■ Data provided:
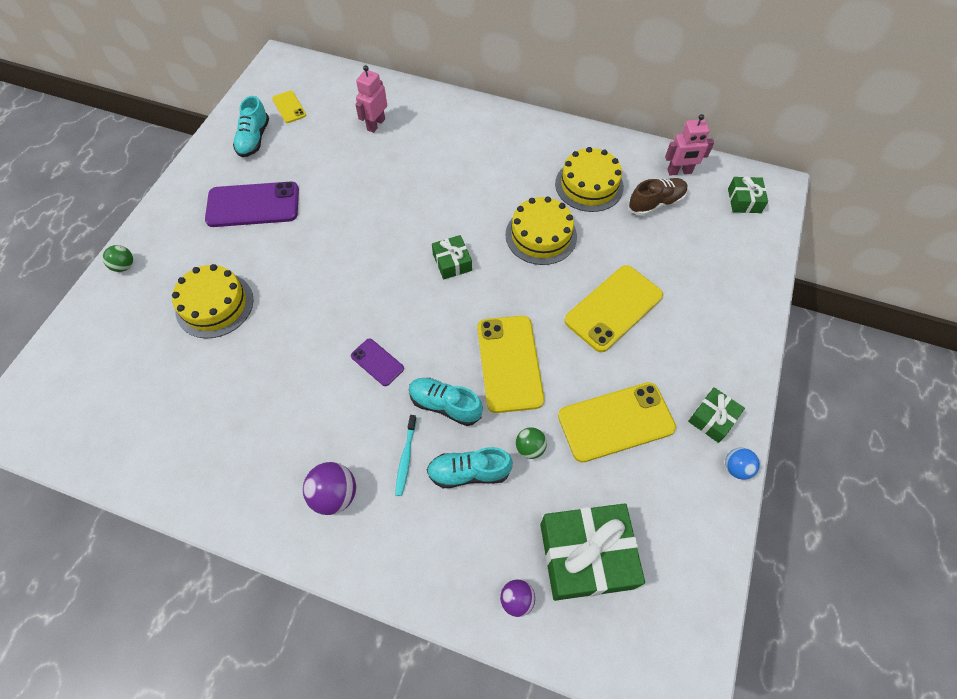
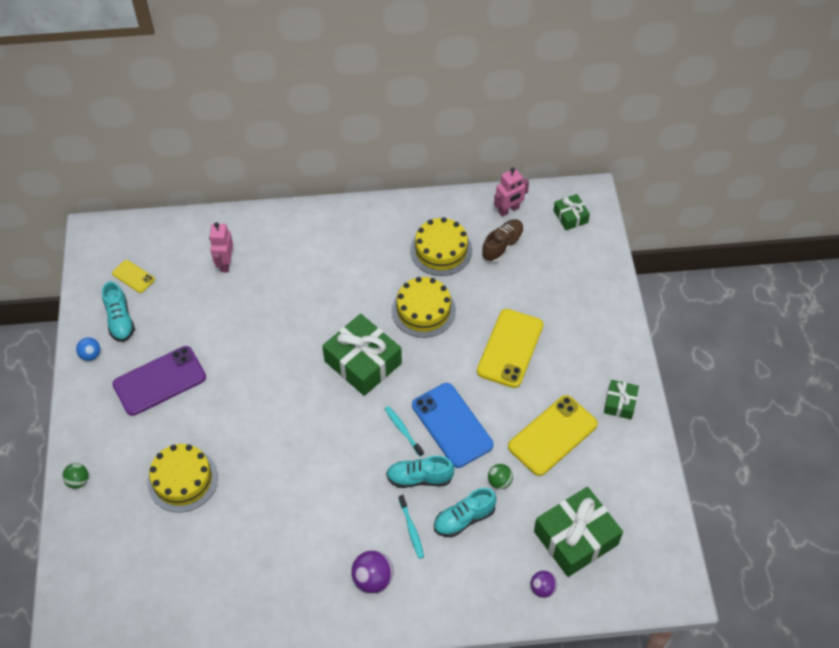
camera: 25 degrees left, 5 degrees down
(377, 362) = (348, 468): purple phone -> none
(452, 262) = (363, 362): green gift -> green gift, size x1.93
(455, 347) = (403, 430): none -> turquoise toothbrush
(509, 363) = (452, 425): yellow phone -> blue phone
(736, 468) = (651, 432): blue ball -> blue ball (91, 355)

■ Your task:
Return each line of the data where the word "none" appears.

■ Response:
(377, 362) = (348, 468): purple phone -> none
(455, 347) = (403, 430): none -> turquoise toothbrush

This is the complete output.